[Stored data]
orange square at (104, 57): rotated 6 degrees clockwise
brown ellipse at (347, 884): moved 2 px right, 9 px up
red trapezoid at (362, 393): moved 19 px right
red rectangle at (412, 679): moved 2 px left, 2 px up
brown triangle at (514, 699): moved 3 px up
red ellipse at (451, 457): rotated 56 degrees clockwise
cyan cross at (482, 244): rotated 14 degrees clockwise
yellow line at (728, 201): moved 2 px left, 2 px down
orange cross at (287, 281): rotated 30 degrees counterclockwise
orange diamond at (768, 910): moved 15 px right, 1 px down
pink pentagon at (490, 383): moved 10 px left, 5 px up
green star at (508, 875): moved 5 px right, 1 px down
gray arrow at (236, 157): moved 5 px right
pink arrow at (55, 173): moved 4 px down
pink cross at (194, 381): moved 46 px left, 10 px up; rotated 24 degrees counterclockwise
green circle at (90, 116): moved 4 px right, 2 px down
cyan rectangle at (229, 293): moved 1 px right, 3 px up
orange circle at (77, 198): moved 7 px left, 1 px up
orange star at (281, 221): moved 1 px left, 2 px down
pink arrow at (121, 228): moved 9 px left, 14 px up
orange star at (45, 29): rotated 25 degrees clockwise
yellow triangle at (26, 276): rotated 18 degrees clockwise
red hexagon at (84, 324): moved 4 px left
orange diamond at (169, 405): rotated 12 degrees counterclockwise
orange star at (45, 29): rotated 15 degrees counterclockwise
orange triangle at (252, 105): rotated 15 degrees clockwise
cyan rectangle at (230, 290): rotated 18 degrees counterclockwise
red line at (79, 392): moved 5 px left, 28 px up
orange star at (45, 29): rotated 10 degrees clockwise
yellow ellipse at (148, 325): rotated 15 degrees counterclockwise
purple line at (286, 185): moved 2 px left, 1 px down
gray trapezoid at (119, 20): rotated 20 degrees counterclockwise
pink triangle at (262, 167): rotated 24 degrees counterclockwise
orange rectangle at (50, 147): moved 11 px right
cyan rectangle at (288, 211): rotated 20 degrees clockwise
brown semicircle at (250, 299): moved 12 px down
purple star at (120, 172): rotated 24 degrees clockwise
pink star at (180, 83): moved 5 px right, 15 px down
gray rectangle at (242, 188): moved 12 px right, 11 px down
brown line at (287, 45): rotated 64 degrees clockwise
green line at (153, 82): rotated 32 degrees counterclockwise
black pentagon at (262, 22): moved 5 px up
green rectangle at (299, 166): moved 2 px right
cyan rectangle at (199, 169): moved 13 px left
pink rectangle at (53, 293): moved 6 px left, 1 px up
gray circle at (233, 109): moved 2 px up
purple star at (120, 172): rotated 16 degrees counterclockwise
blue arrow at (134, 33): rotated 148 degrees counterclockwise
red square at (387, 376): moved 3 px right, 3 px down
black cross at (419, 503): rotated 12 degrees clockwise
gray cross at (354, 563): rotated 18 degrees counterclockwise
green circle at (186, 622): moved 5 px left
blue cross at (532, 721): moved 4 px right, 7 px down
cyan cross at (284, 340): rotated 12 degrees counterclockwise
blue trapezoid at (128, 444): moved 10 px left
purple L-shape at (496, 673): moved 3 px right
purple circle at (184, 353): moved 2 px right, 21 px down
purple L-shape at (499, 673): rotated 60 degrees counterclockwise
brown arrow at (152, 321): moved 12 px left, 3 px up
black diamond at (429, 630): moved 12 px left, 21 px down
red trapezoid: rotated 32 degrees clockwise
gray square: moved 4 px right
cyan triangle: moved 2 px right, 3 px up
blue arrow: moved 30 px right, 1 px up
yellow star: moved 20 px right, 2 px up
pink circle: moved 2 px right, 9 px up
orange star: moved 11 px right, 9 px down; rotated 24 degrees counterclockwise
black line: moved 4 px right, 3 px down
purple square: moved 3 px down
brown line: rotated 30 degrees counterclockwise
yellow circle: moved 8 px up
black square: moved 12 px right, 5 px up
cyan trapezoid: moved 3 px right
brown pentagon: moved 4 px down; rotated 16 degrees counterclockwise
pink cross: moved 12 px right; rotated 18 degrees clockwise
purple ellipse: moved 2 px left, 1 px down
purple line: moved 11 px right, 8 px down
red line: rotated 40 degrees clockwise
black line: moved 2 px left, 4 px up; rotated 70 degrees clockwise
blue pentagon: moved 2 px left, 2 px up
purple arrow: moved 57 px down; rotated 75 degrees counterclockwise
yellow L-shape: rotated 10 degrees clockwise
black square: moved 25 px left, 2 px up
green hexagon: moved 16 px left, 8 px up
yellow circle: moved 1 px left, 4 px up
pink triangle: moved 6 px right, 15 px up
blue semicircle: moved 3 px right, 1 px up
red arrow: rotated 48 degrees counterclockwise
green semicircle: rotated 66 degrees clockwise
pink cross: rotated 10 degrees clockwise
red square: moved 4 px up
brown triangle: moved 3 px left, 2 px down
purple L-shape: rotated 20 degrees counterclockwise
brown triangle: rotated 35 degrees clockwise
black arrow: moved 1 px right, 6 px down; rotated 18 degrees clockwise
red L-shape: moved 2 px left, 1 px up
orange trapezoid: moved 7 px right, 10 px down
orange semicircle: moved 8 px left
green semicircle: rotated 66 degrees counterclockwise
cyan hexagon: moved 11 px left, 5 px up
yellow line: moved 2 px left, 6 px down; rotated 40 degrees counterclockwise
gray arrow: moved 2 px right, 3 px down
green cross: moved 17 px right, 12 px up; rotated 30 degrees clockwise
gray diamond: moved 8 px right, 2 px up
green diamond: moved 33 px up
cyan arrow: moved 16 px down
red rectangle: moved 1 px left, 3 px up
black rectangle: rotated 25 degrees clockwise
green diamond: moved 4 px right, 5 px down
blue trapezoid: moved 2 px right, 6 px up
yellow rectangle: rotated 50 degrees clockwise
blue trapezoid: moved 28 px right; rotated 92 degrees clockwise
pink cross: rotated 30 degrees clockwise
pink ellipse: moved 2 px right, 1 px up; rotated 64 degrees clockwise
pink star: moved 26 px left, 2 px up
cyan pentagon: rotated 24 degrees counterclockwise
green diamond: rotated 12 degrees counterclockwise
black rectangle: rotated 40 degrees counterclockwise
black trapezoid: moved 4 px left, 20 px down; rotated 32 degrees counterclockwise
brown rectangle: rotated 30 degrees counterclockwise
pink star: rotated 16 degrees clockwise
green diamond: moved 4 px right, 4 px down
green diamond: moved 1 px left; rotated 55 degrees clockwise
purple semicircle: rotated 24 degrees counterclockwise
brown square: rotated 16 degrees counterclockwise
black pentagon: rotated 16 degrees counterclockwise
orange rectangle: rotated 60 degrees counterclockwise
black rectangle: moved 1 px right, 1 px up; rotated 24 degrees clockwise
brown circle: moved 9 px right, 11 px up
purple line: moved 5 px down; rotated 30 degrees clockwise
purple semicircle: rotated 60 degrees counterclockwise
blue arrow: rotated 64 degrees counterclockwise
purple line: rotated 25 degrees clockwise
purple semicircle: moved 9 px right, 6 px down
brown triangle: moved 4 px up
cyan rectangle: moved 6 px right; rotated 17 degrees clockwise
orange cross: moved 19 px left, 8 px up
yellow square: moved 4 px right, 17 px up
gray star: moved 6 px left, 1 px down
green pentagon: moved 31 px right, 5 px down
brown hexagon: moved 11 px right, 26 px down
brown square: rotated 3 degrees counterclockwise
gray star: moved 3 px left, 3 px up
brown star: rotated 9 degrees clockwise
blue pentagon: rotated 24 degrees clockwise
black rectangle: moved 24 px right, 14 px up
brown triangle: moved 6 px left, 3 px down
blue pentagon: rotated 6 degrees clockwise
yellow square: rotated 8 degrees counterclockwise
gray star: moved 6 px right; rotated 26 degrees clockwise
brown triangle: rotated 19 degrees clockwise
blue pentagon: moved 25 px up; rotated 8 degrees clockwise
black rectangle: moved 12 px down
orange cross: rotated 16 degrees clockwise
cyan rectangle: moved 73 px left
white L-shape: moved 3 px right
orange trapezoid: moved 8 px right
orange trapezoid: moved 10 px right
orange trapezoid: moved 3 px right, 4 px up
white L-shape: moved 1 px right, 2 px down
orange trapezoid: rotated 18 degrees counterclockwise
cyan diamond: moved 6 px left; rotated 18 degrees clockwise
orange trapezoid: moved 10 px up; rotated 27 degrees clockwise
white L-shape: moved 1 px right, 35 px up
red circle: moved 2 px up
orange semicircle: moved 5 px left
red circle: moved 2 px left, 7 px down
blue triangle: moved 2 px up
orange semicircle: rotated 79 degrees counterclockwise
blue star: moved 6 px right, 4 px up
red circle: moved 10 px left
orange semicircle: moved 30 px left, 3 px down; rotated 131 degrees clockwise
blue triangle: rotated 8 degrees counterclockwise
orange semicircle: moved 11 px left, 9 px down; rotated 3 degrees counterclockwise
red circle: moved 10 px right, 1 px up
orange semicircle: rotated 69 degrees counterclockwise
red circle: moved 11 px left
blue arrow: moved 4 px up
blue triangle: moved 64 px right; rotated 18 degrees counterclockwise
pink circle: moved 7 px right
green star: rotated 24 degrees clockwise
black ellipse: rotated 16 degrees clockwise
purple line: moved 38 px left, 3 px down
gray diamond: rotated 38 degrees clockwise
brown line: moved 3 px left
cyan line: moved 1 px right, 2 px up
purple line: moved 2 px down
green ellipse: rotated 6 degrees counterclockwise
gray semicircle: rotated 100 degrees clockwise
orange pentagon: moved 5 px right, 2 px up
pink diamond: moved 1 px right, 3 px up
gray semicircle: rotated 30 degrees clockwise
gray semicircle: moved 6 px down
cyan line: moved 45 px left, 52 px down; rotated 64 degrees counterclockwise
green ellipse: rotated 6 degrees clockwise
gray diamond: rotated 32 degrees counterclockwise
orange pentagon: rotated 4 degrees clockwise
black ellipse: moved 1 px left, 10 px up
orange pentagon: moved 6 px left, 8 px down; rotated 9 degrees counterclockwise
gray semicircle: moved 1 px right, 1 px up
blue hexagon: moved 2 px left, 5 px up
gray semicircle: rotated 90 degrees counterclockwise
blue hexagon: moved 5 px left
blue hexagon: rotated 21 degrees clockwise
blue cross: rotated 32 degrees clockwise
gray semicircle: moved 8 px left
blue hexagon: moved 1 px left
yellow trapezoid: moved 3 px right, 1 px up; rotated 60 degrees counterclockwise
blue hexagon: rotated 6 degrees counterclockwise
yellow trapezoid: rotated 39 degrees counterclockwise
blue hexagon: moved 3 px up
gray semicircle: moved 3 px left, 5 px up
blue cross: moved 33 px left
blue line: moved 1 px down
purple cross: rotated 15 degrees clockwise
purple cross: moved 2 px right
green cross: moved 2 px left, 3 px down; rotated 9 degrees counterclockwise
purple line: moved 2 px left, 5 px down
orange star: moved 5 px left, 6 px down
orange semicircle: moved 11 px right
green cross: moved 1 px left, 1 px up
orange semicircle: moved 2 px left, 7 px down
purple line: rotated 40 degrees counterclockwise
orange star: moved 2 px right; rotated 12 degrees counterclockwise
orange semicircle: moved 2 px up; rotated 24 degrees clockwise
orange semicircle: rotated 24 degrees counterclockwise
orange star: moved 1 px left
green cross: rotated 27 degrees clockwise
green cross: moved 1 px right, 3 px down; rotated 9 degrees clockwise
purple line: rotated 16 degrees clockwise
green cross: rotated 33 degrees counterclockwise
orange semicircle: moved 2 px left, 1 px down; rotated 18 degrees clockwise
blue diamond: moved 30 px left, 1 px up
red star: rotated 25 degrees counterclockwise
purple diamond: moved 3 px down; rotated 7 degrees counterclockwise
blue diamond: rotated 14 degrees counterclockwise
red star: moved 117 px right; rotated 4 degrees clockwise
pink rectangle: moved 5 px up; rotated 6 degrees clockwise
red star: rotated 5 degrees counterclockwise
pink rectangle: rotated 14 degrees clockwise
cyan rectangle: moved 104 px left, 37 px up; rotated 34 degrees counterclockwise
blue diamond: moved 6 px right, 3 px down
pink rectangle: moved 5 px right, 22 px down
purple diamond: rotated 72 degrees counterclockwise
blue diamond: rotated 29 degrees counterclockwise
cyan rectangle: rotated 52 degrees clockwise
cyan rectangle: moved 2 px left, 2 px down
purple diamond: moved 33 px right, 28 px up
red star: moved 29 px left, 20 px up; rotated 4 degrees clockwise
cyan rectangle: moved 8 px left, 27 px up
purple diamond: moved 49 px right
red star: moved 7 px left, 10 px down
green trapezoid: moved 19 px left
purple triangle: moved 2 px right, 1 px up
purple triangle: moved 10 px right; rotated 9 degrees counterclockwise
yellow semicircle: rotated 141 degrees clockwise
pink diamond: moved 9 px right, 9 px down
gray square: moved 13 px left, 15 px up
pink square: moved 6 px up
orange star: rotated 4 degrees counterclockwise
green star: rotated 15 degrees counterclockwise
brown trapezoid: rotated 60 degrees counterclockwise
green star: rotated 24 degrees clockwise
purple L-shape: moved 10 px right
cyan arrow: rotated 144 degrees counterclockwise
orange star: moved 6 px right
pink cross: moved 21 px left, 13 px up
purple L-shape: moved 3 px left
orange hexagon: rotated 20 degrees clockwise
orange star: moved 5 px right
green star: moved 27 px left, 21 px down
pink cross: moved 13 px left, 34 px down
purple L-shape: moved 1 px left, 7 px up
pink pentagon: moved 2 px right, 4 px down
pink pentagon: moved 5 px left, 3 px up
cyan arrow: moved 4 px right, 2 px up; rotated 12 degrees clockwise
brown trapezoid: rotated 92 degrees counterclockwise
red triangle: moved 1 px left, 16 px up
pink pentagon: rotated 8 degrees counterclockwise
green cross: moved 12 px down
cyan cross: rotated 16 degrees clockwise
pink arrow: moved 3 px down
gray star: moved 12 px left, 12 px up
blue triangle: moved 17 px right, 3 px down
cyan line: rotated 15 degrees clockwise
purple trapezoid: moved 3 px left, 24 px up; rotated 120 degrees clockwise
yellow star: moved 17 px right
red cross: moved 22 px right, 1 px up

### GIVEN PROBLEM
Recast the records above as a Markdown table with the columns Row and Line, starting at the first line and ending at the line that contains "yellow line at", both included. Leave out any blank lines.

### REPLY TO THE TASK
| Row | Line |
|---|---|
| 1 | orange square at (104, 57): rotated 6 degrees clockwise |
| 2 | brown ellipse at (347, 884): moved 2 px right, 9 px up |
| 3 | red trapezoid at (362, 393): moved 19 px right |
| 4 | red rectangle at (412, 679): moved 2 px left, 2 px up |
| 5 | brown triangle at (514, 699): moved 3 px up |
| 6 | red ellipse at (451, 457): rotated 56 degrees clockwise |
| 7 | cyan cross at (482, 244): rotated 14 degrees clockwise |
| 8 | yellow line at (728, 201): moved 2 px left, 2 px down |